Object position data
****************
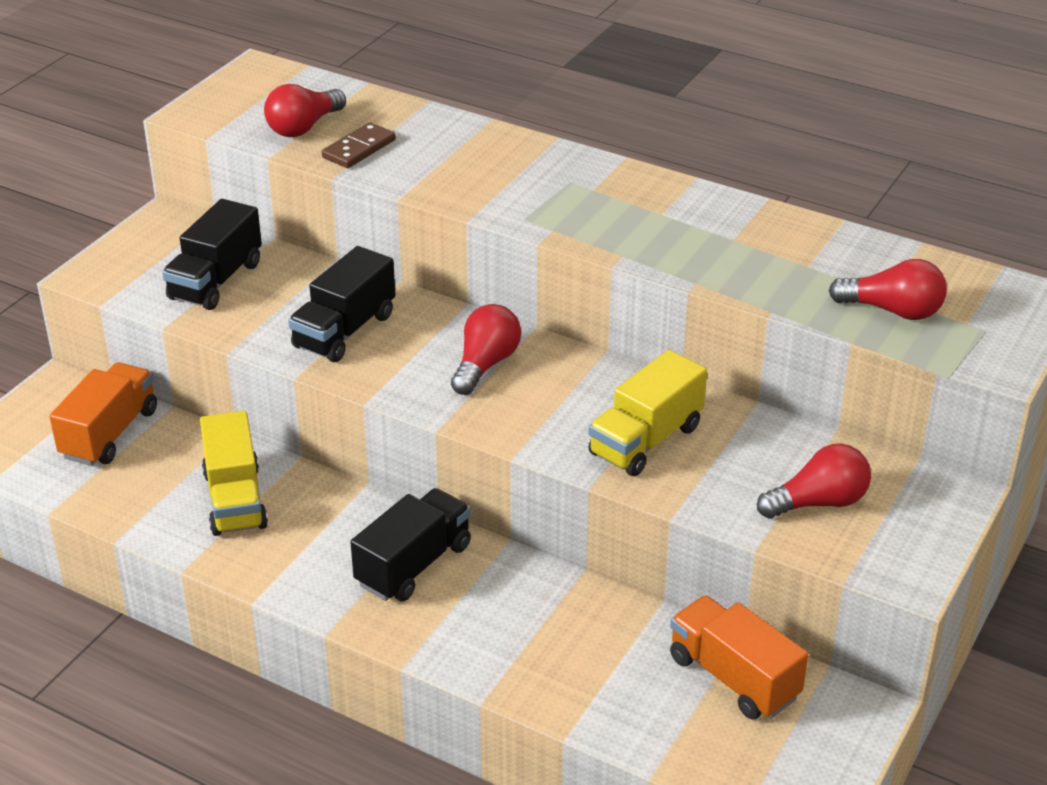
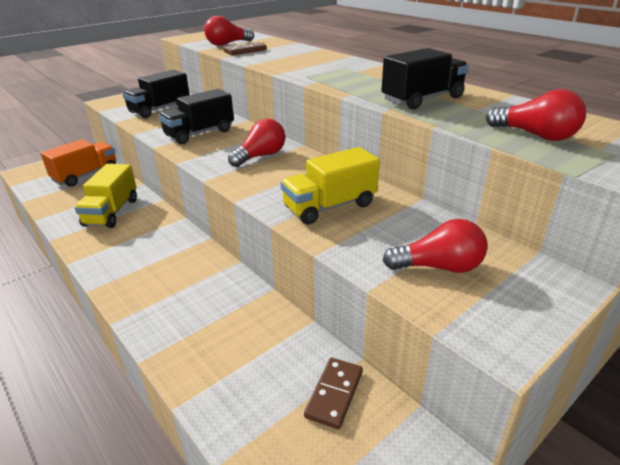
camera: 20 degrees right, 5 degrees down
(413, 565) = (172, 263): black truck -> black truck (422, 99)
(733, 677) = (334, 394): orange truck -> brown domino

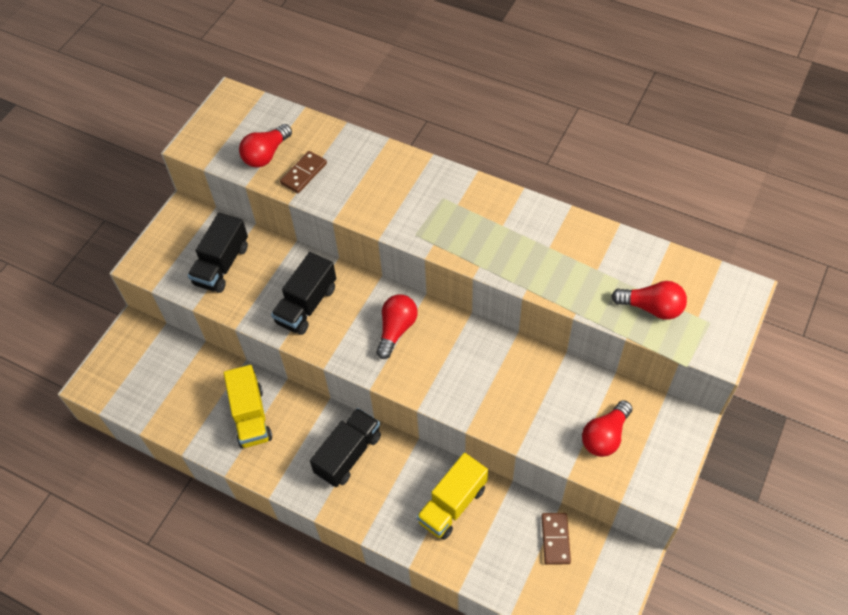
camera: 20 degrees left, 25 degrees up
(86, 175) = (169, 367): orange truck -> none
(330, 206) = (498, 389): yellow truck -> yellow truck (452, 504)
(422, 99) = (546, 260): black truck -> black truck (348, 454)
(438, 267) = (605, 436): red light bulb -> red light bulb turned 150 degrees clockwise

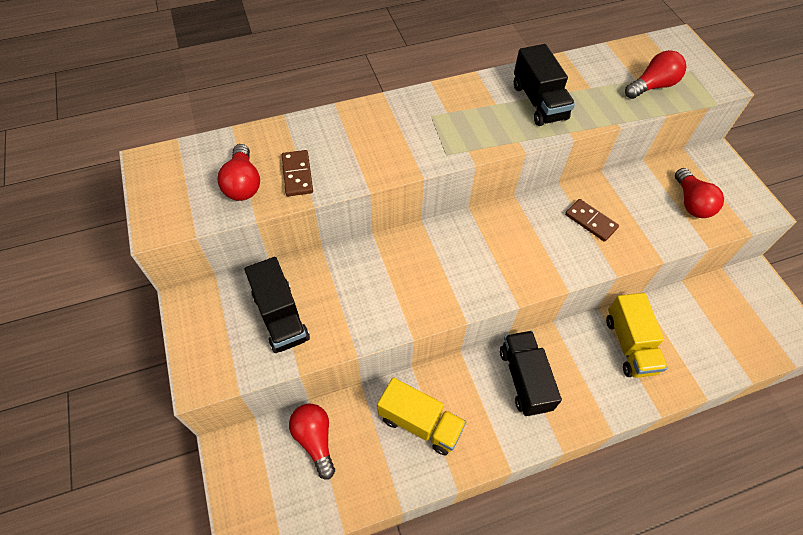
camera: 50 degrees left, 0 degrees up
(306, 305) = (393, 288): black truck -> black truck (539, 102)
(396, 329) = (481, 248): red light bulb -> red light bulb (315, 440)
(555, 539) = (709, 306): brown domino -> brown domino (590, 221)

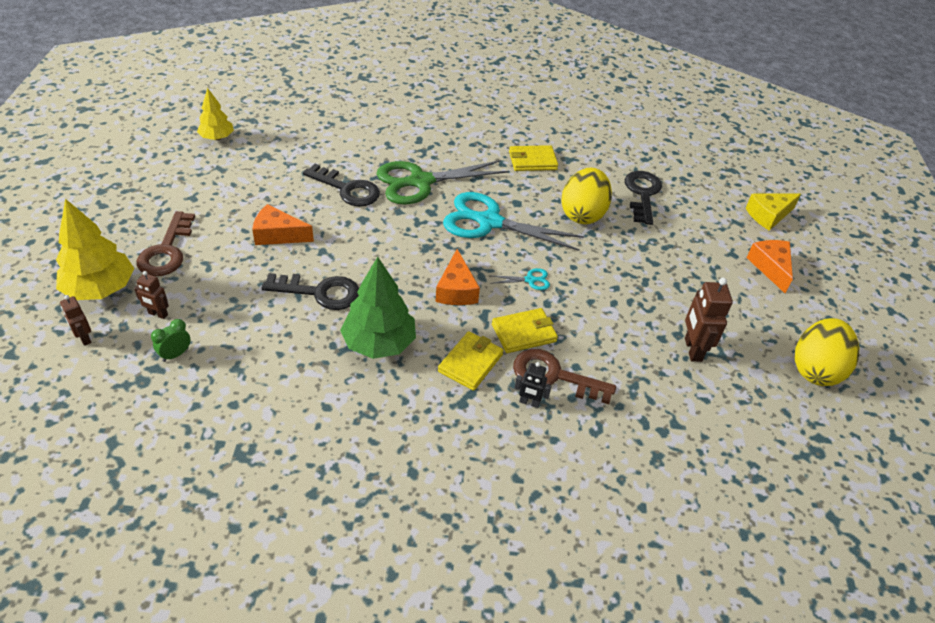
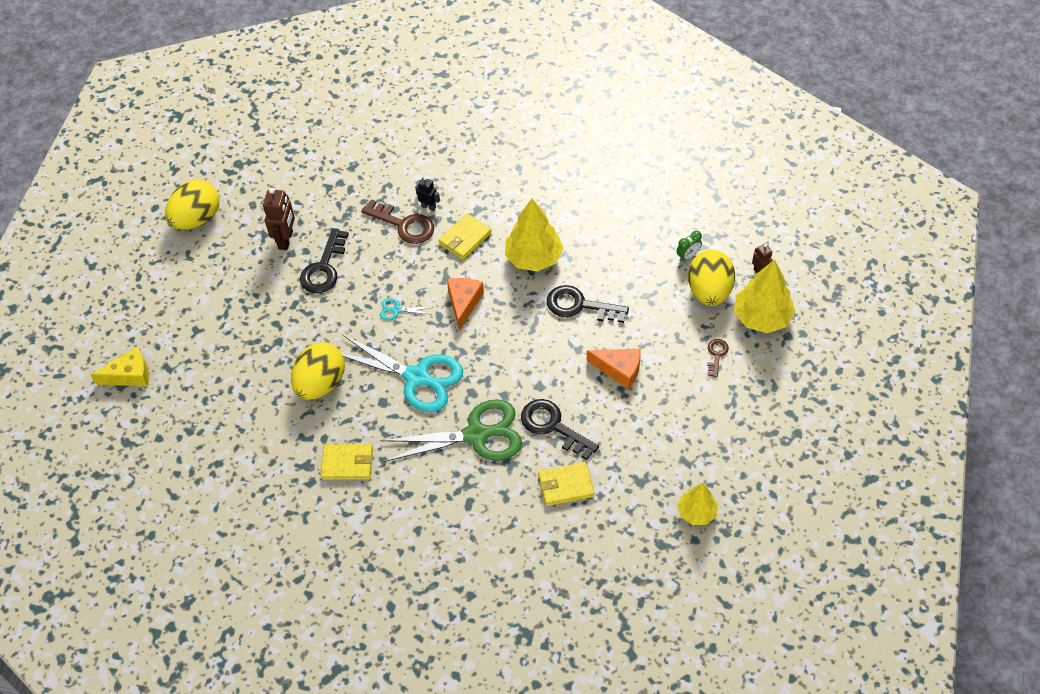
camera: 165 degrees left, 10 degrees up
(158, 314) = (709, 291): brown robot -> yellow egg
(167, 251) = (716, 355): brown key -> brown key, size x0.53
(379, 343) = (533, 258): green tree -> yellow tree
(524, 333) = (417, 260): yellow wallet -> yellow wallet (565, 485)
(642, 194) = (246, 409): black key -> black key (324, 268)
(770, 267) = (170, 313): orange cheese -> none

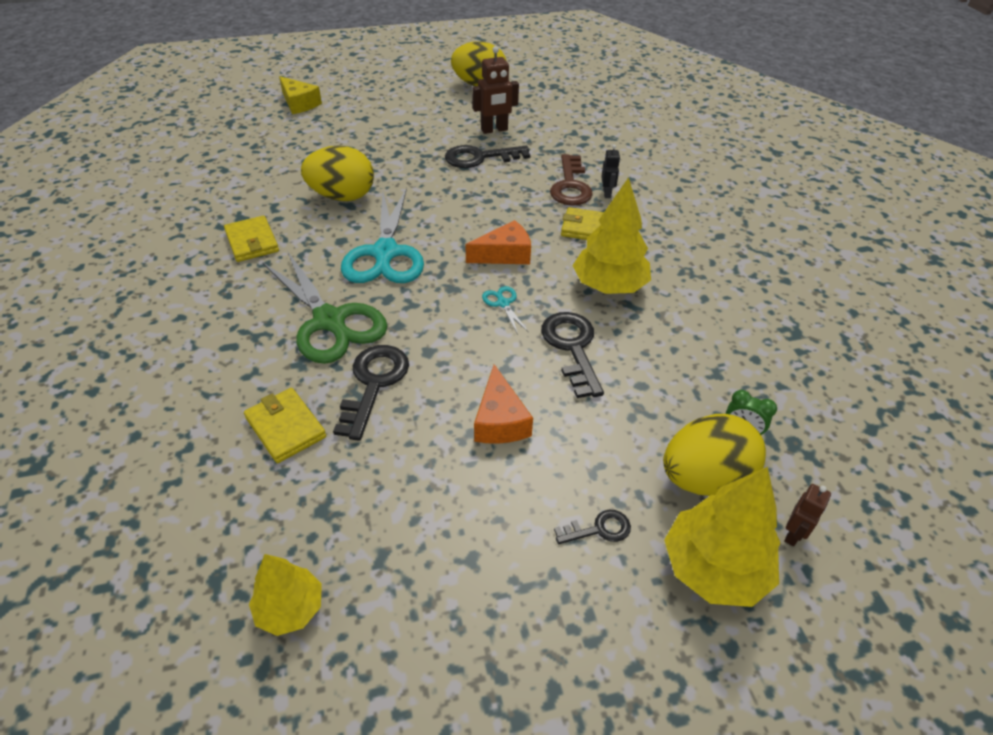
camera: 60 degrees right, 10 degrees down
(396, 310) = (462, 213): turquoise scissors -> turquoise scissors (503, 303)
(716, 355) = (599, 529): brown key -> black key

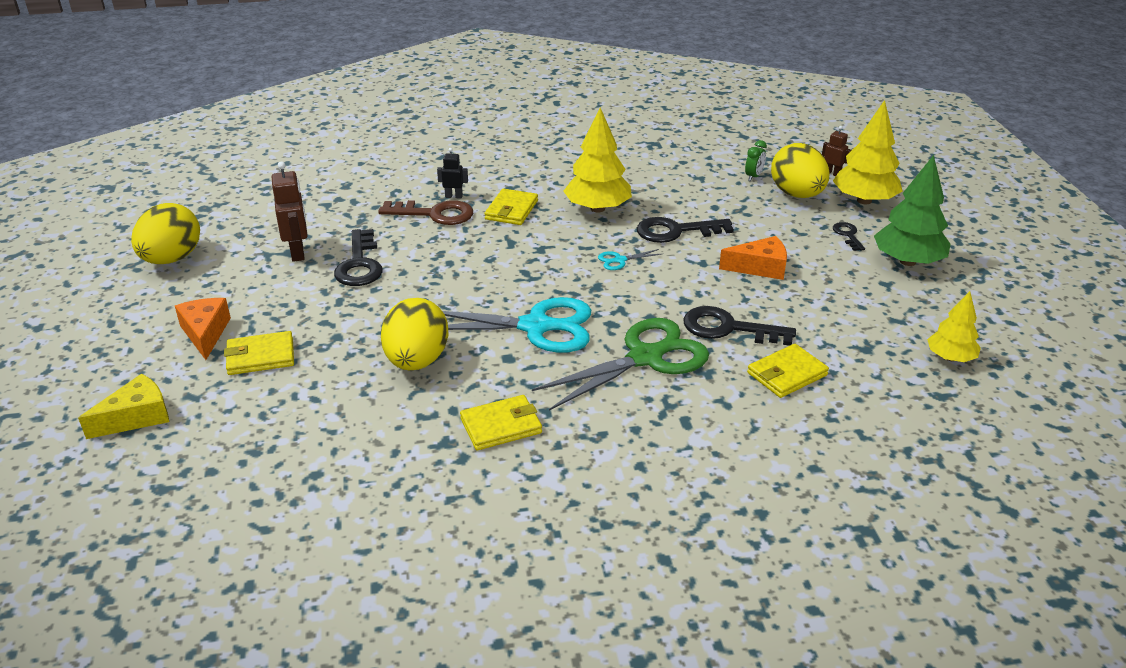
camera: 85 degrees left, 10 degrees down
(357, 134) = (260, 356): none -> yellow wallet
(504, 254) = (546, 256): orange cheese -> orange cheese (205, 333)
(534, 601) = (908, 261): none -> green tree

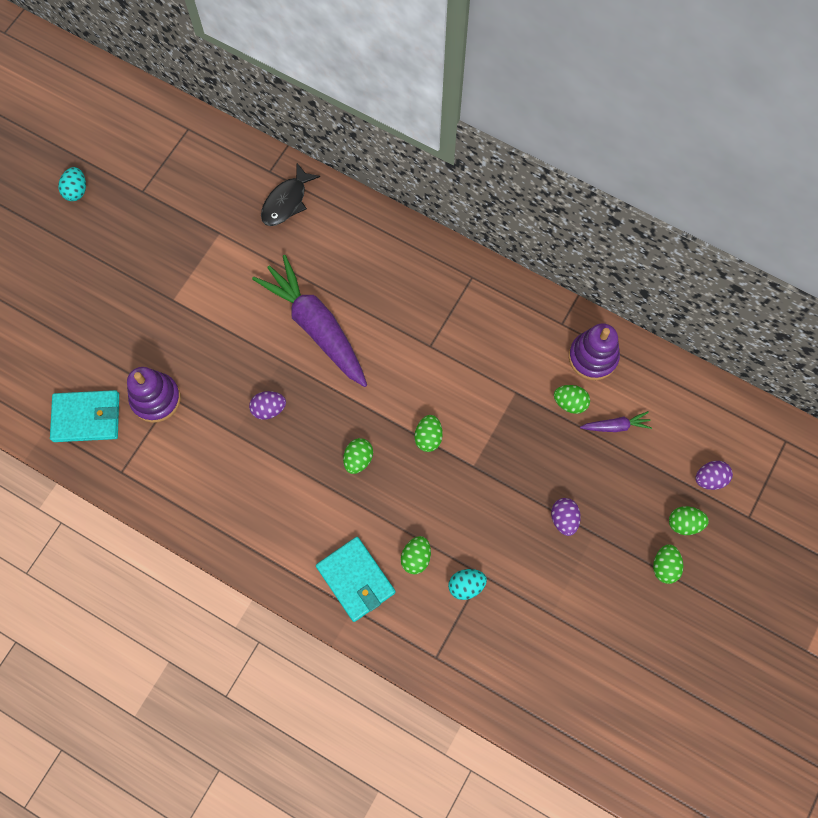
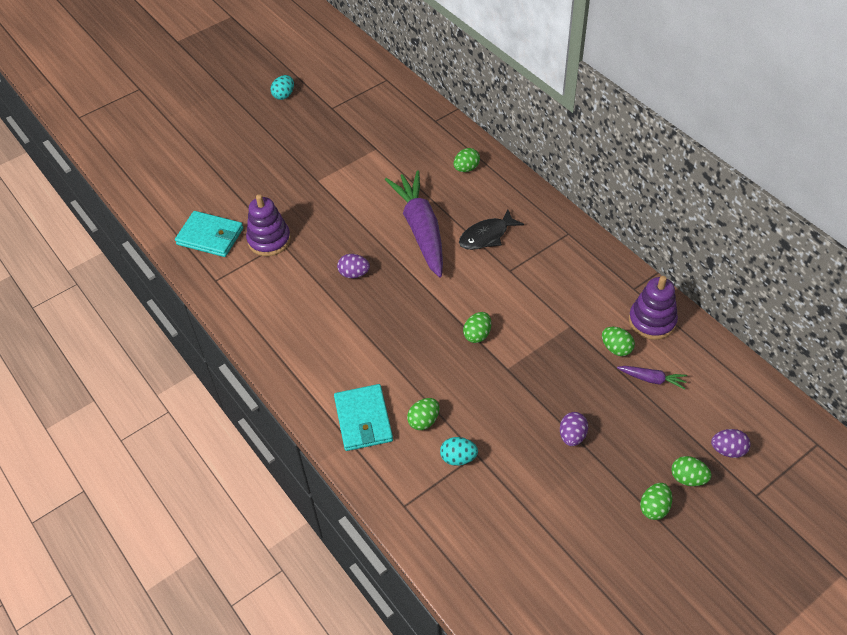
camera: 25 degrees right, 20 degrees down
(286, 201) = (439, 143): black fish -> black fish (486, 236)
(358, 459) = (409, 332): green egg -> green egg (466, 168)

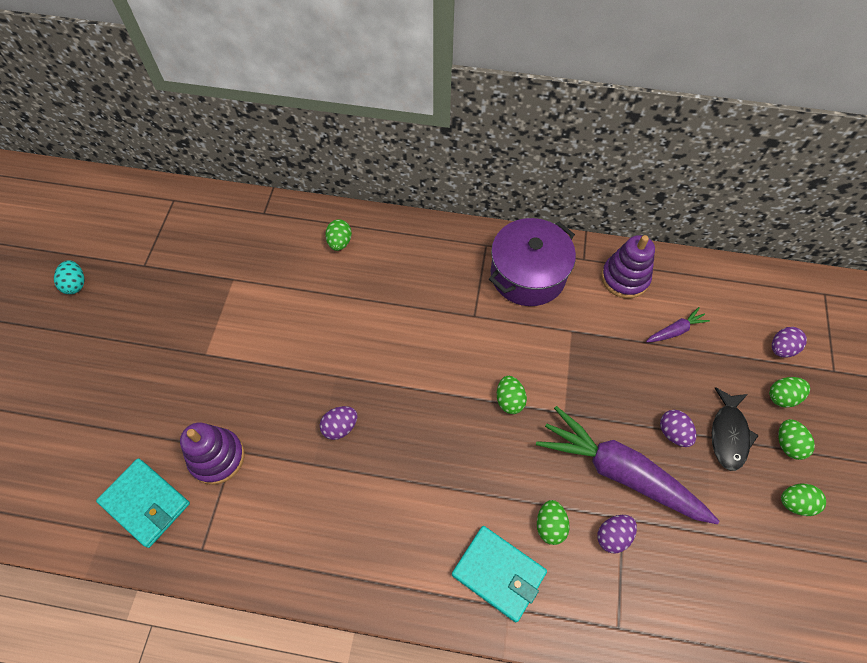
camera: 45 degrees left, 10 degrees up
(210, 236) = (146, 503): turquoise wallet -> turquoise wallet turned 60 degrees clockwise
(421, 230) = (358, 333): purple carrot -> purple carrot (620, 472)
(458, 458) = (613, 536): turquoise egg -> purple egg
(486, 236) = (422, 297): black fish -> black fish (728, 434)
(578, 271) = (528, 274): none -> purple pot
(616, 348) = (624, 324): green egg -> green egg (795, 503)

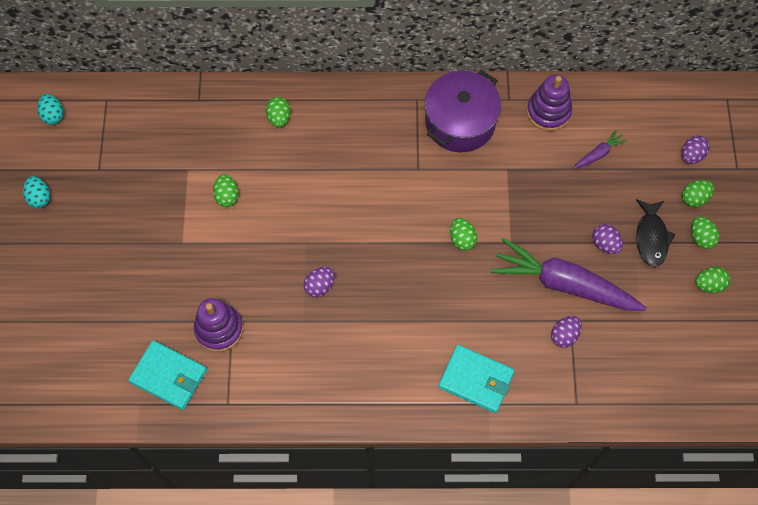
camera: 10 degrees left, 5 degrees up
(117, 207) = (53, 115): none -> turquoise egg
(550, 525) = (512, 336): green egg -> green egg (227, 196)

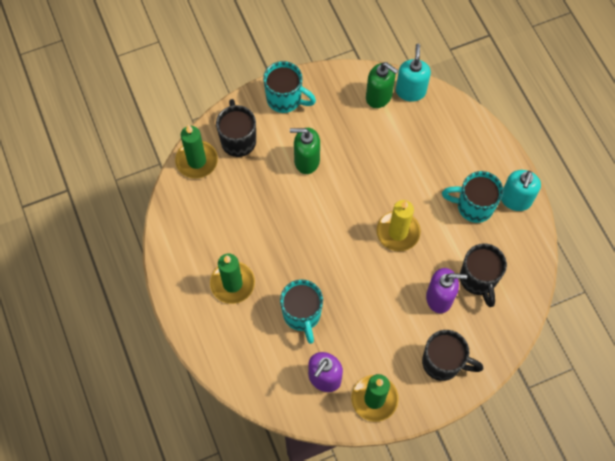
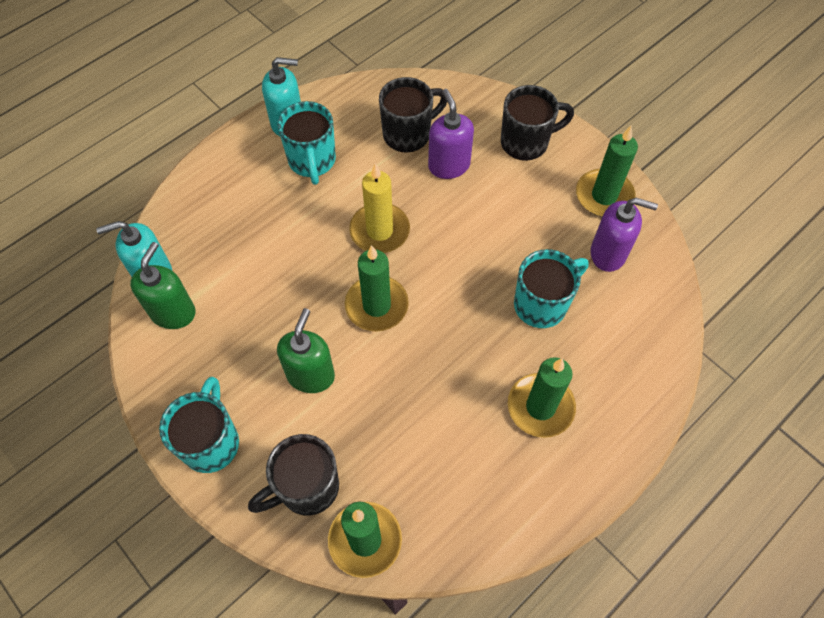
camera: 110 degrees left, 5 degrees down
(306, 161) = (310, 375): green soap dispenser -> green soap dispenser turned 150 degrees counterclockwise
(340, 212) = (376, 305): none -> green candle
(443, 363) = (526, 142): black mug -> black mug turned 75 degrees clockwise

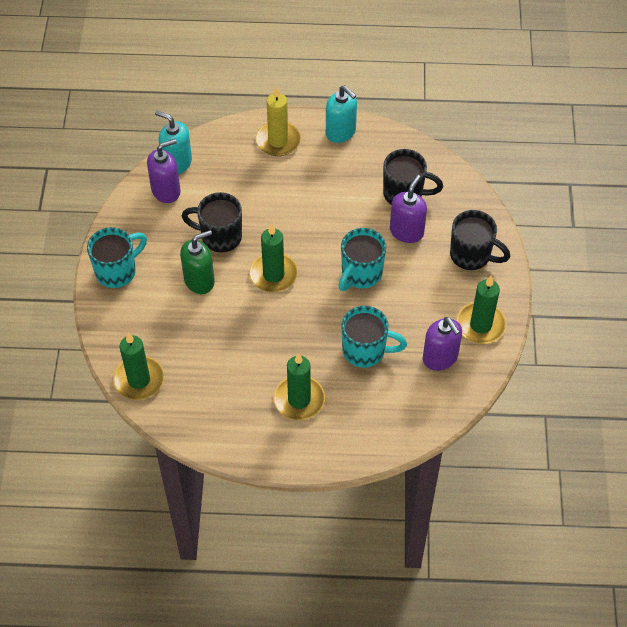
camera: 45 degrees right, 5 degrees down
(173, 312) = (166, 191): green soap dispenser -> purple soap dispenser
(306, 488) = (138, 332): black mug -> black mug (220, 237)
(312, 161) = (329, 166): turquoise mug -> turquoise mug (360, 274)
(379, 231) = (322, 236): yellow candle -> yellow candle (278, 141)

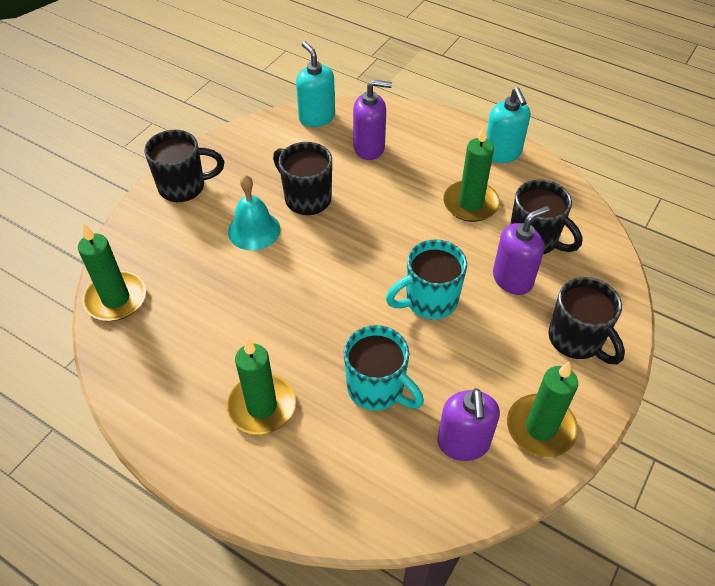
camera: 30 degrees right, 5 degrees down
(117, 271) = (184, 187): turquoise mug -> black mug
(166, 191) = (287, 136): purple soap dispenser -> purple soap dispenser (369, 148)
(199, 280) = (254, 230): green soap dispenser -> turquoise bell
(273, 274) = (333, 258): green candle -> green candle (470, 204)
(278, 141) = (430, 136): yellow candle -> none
****************
» TASK BRIEF:
Look above for the line with "(286, 201) = (439, 143): black" and the line with "(486, 236) = (422, 297): black"; set down those two lines and all lines between them exactly, without pictures and without anything else.

» RESULT OF THE TASK:
(286, 201) = (439, 143): black fish -> black fish (486, 236)
(358, 459) = (409, 332): green egg -> green egg (466, 168)

camera: 45 degrees left, 10 degrees up
(210, 236) = (146, 503): turquoise wallet -> turquoise wallet turned 60 degrees clockwise
(421, 230) = (358, 333): purple carrot -> purple carrot (620, 472)
(458, 458) = (613, 536): turquoise egg -> purple egg
(486, 236) = (422, 297): black fish -> black fish (728, 434)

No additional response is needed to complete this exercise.